[Requirement]:
The records that follow must be repeated exactly, minus the images.

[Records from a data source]

★ ★ ★

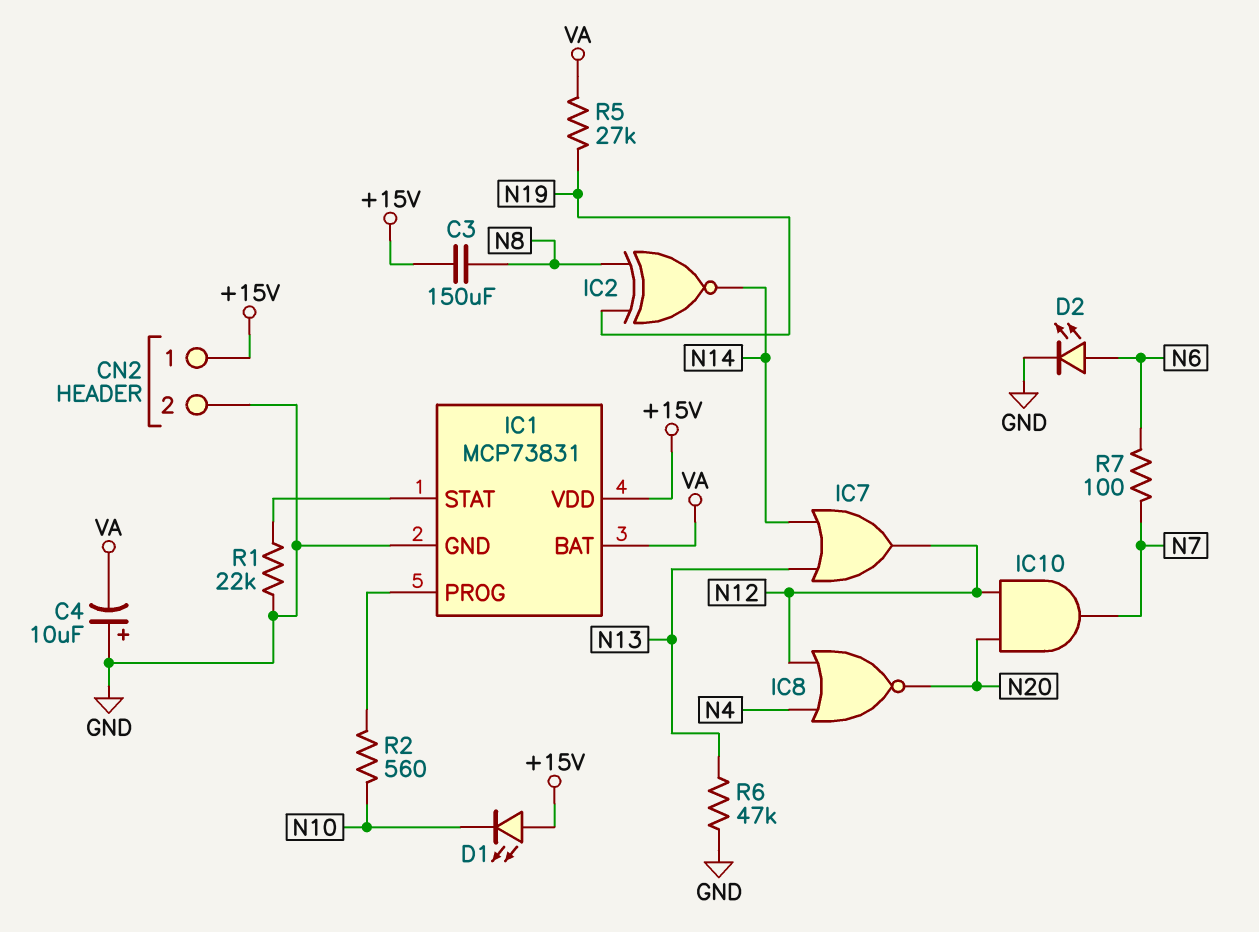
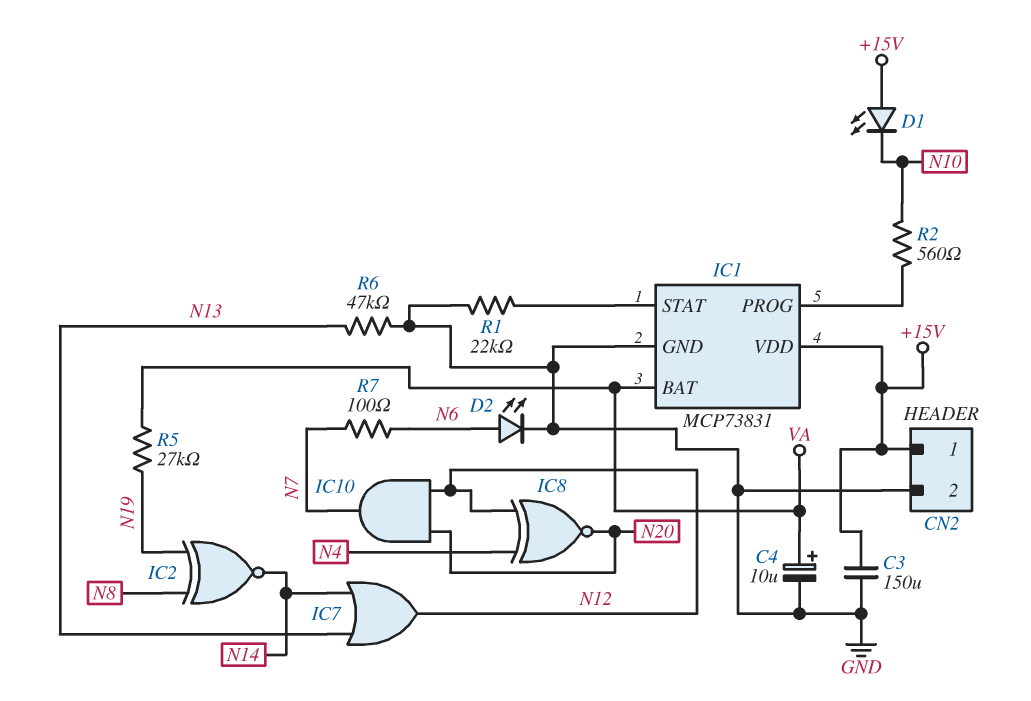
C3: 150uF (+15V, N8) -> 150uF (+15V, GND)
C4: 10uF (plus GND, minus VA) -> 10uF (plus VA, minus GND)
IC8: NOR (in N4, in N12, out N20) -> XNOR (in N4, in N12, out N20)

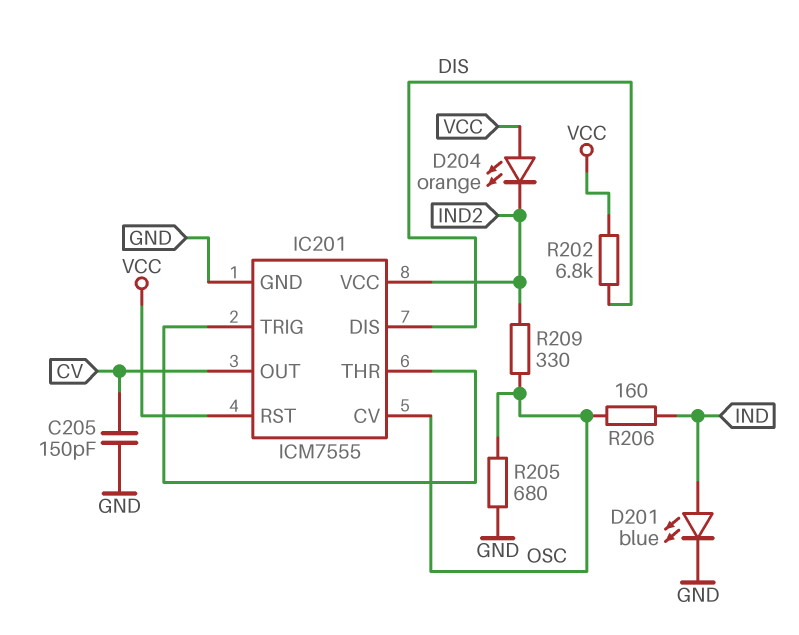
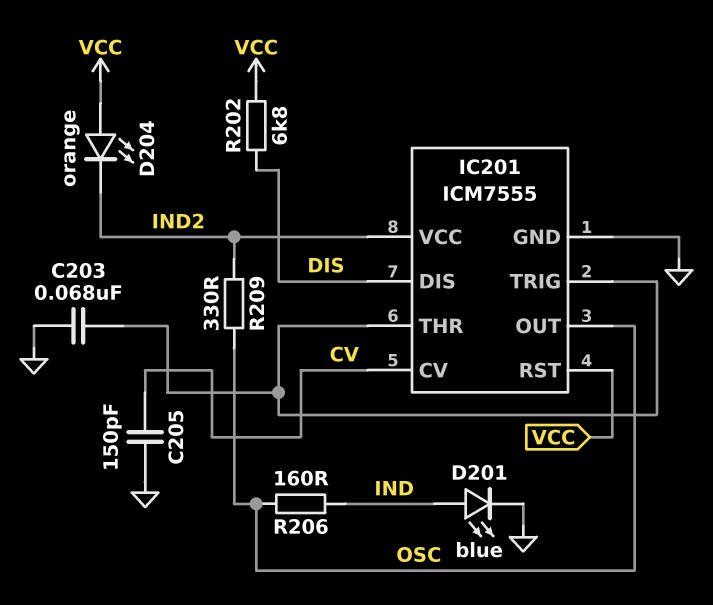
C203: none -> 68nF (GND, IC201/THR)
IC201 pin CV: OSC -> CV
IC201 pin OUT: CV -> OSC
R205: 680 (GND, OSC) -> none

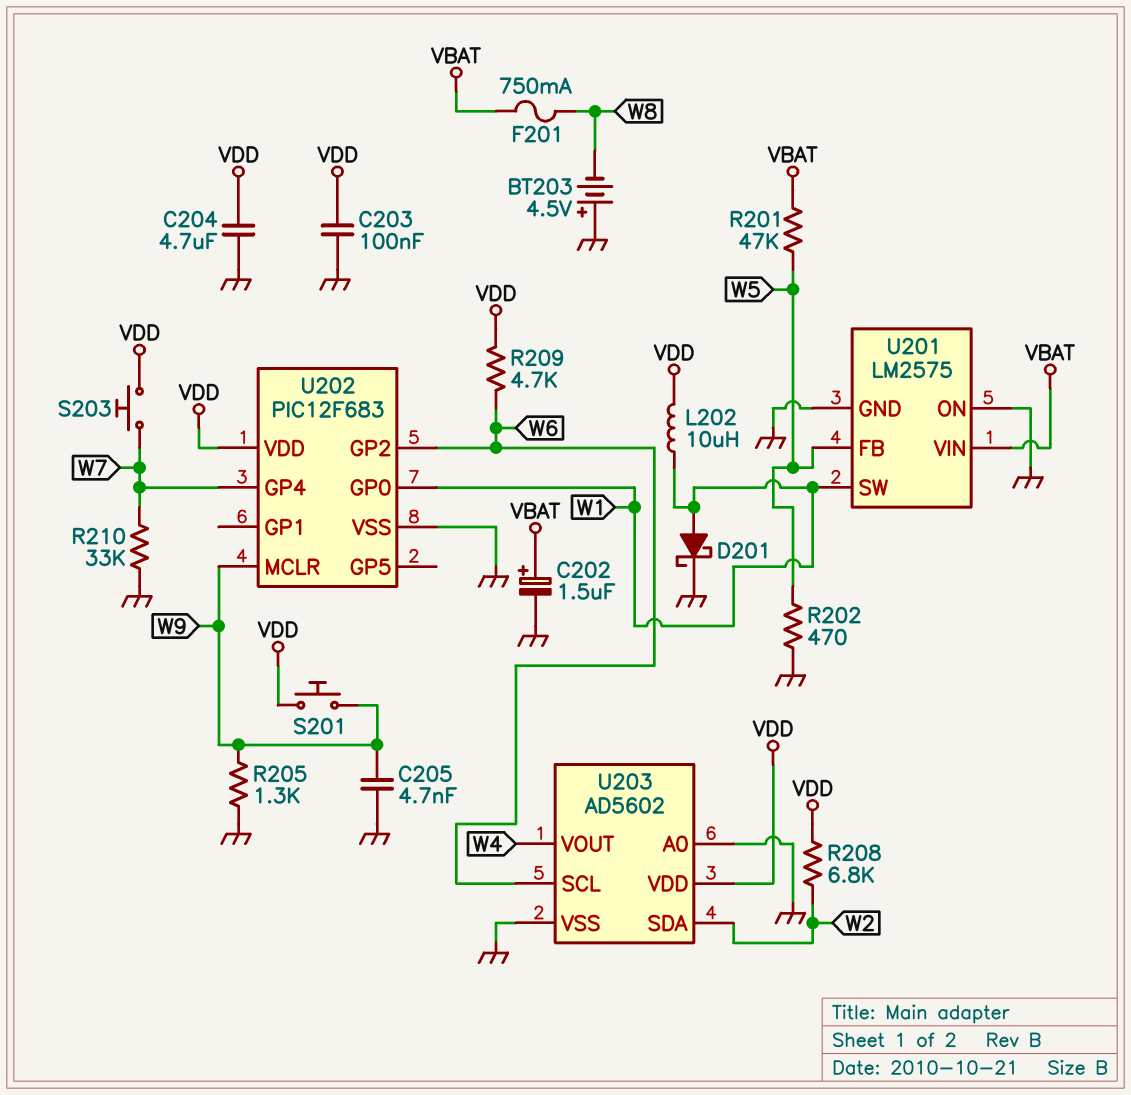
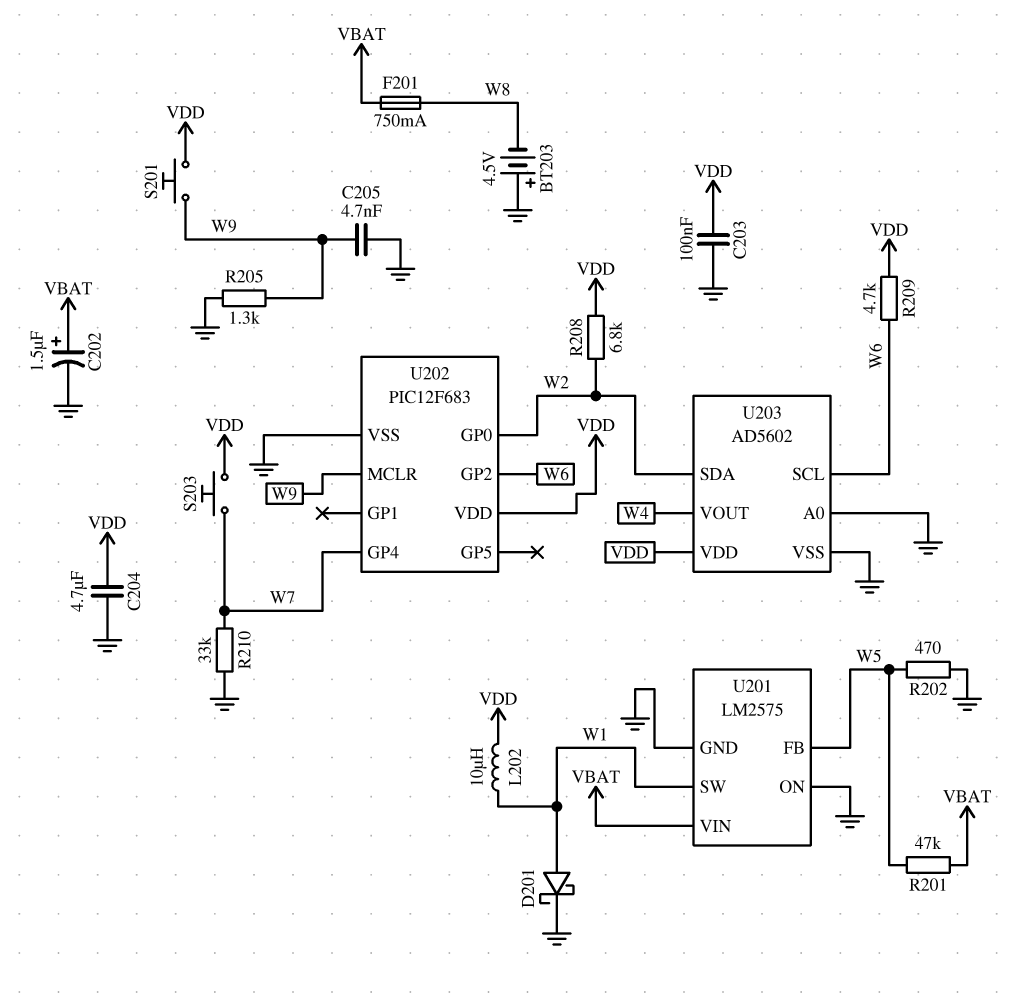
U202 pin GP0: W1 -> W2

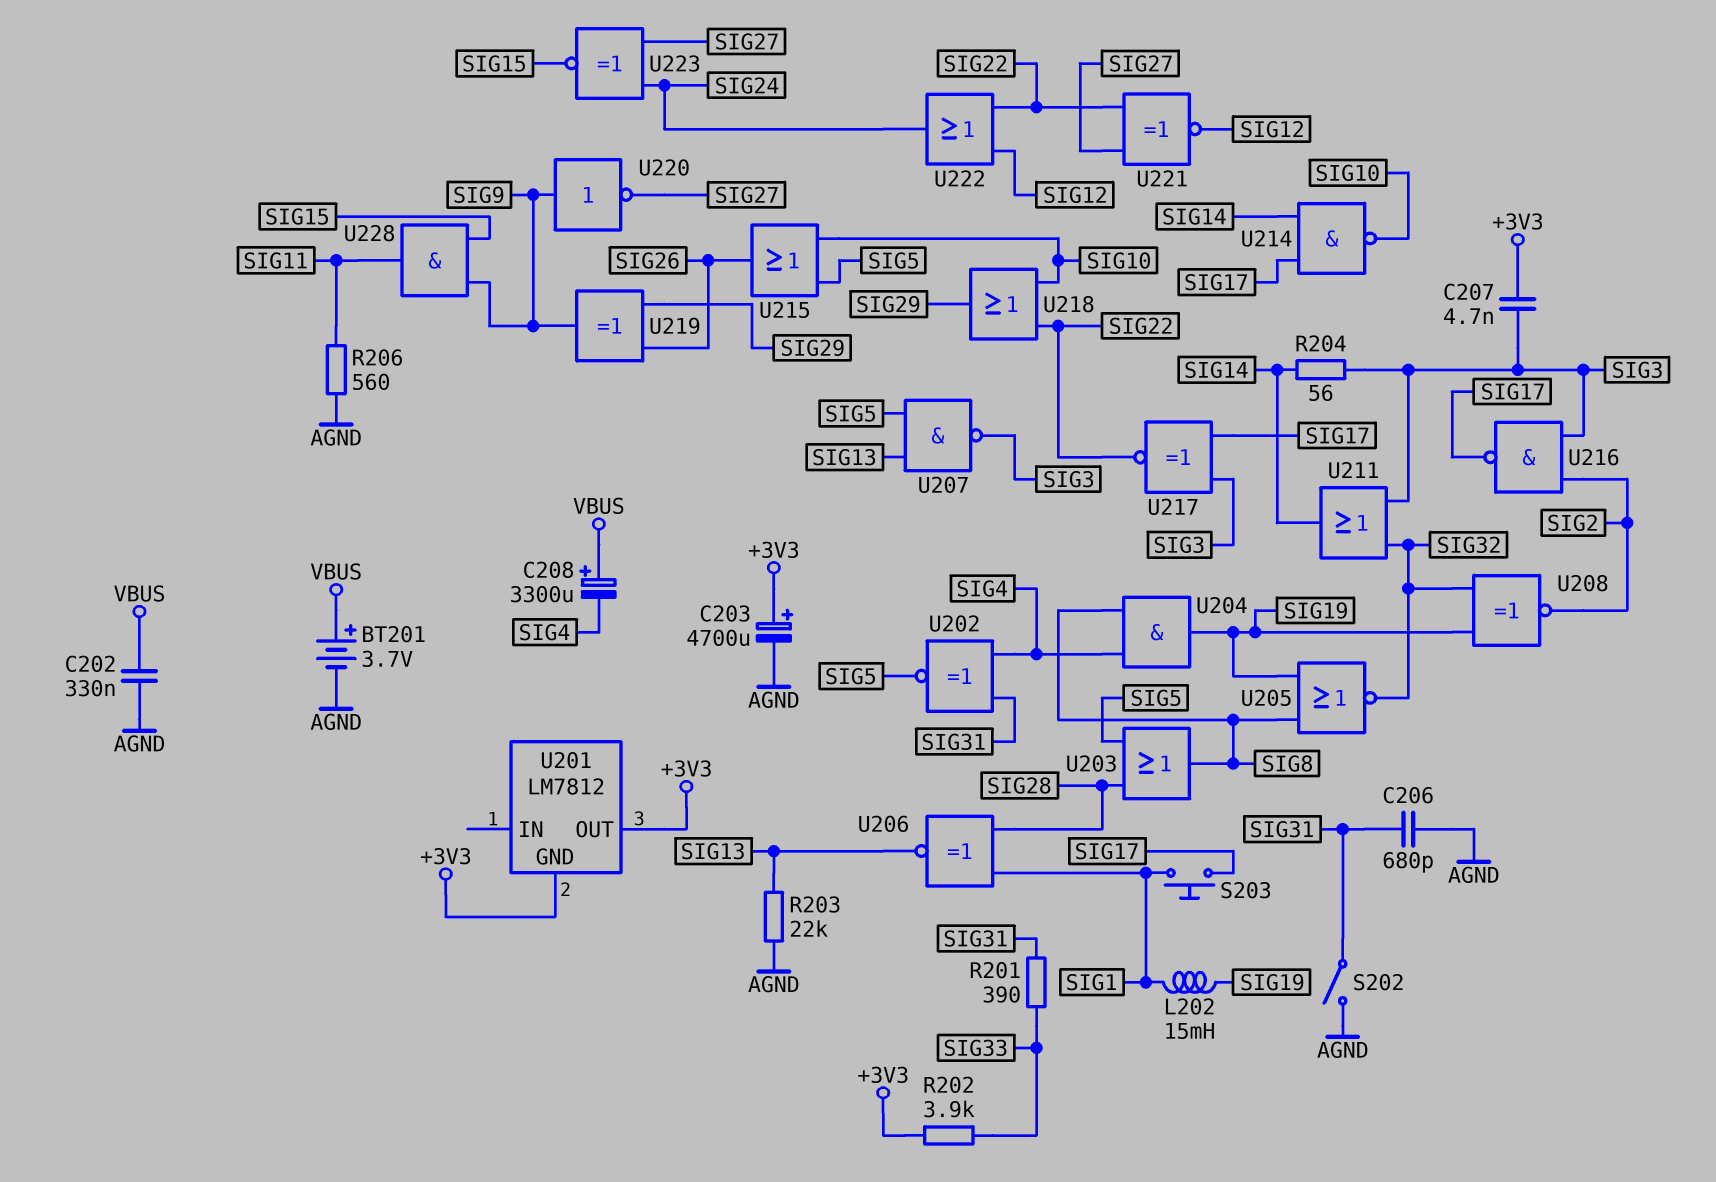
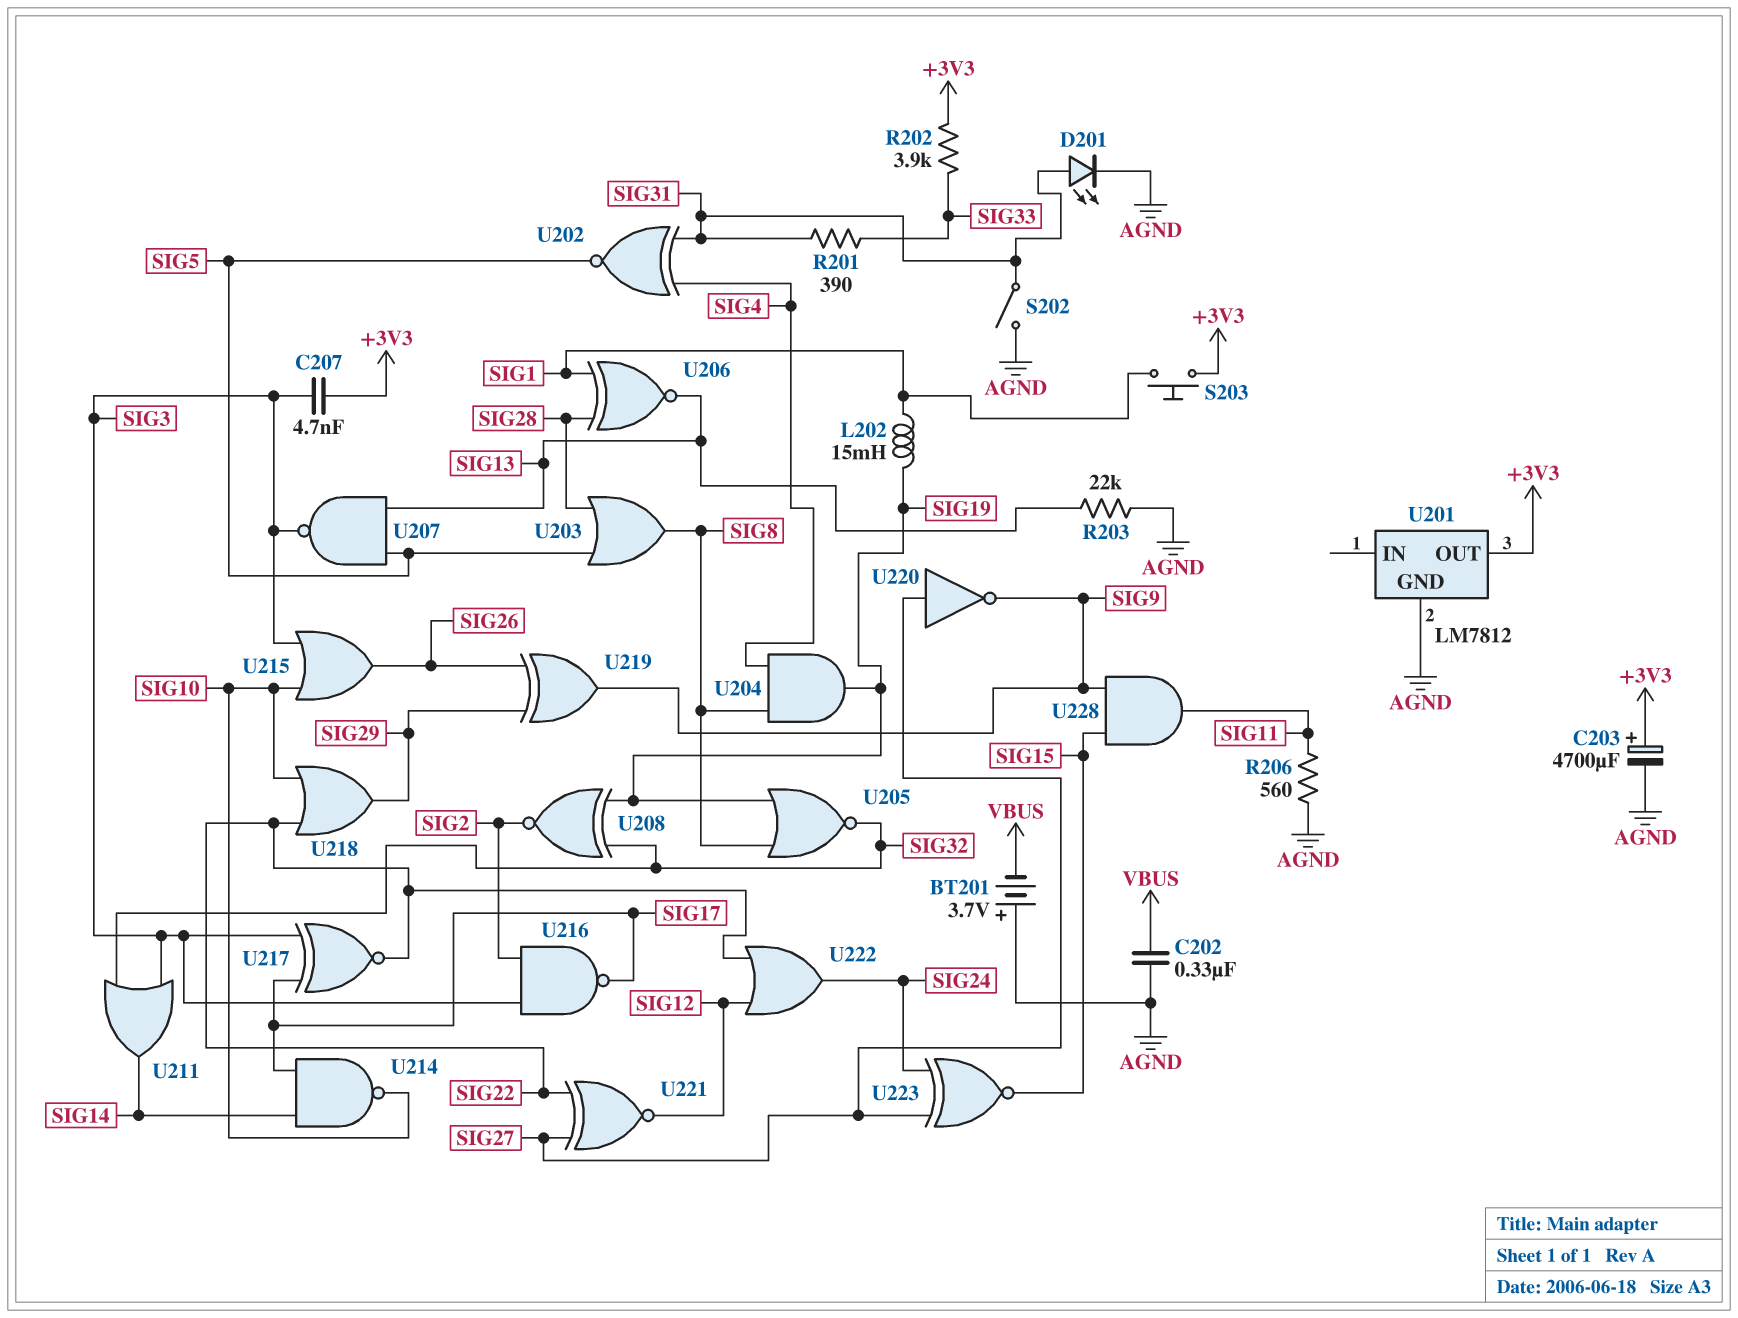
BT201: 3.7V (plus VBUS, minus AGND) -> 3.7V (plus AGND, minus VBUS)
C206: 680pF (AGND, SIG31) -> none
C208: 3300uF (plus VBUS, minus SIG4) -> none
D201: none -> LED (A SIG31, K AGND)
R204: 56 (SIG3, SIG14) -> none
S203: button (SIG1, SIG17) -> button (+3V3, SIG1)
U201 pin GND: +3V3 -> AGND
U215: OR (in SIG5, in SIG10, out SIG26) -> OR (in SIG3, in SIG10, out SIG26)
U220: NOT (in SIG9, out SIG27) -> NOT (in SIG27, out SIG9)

★ ★ ★

[Solution]:
C3: 150uF (+15V, N8) -> 150uF (+15V, GND)
C4: 10uF (plus GND, minus VA) -> 10uF (plus VA, minus GND)
IC8: NOR (in N4, in N12, out N20) -> XNOR (in N4, in N12, out N20)

C203: none -> 68nF (GND, IC201/THR)
IC201 pin CV: OSC -> CV
IC201 pin OUT: CV -> OSC
R205: 680 (GND, OSC) -> none

U202 pin GP0: W1 -> W2

BT201: 3.7V (plus VBUS, minus AGND) -> 3.7V (plus AGND, minus VBUS)
C206: 680pF (AGND, SIG31) -> none
C208: 3300uF (plus VBUS, minus SIG4) -> none
D201: none -> LED (A SIG31, K AGND)
R204: 56 (SIG3, SIG14) -> none
S203: button (SIG1, SIG17) -> button (+3V3, SIG1)
U201 pin GND: +3V3 -> AGND
U215: OR (in SIG5, in SIG10, out SIG26) -> OR (in SIG3, in SIG10, out SIG26)
U220: NOT (in SIG9, out SIG27) -> NOT (in SIG27, out SIG9)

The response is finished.